> [Instructions to follow]: Copy exactly the lines of the material below that run from the one containing "building: [186,296,288,332] -> none" through the one containing "building: [480,366,504,397] -> none". Copy no other lines.

> [Source material]:
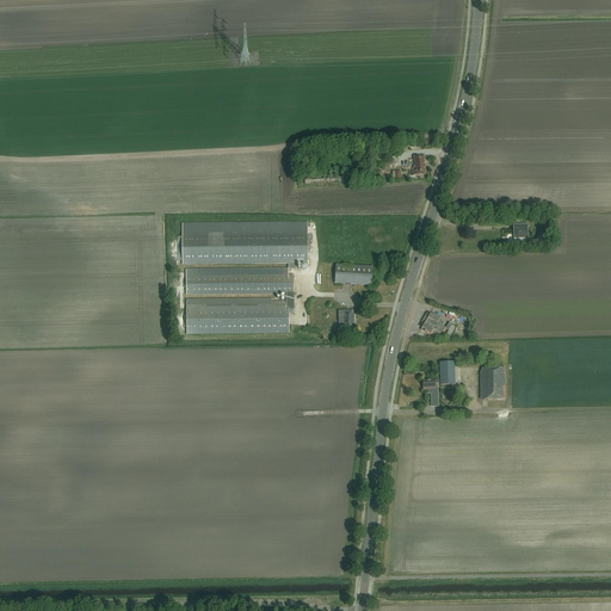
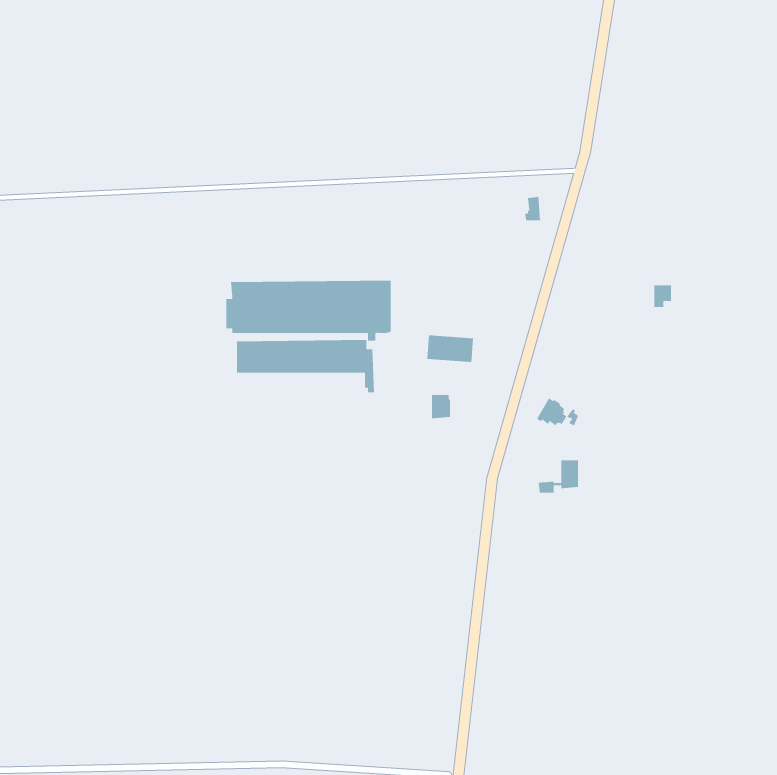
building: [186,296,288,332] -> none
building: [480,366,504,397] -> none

---

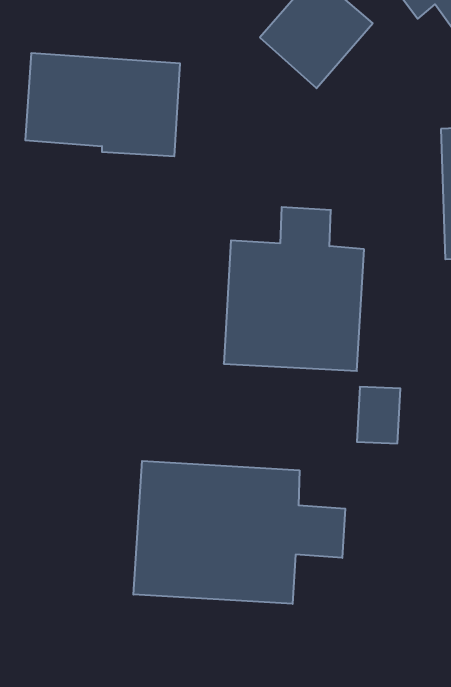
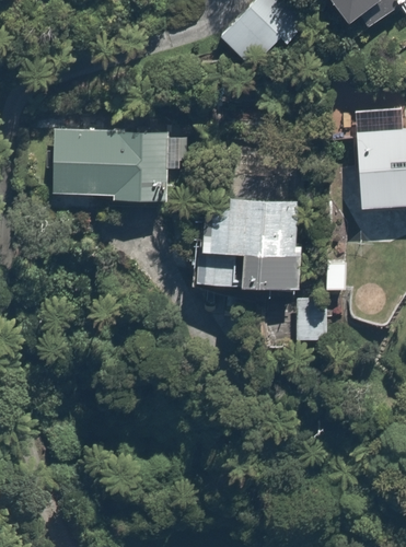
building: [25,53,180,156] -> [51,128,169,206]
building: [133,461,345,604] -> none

...

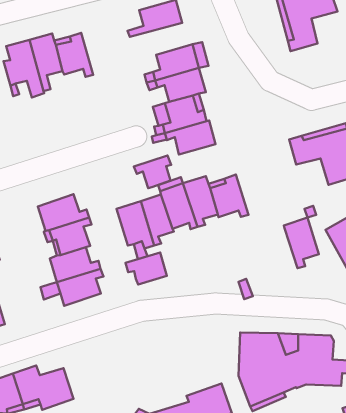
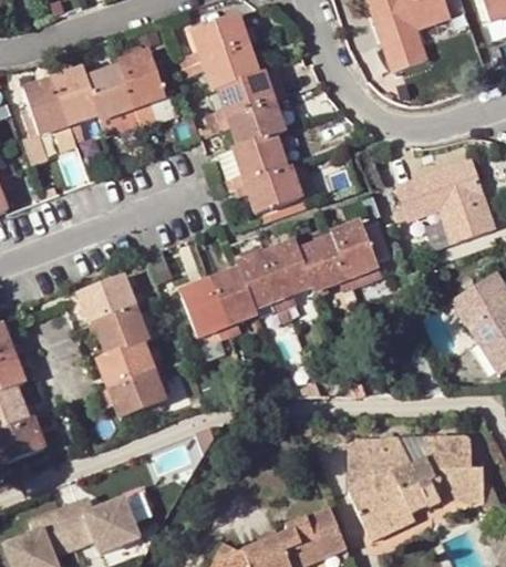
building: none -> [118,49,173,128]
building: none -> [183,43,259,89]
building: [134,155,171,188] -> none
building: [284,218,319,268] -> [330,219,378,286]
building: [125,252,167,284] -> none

> [Response area]:
building: [186,296,288,332] -> none
building: [480,366,504,397] -> none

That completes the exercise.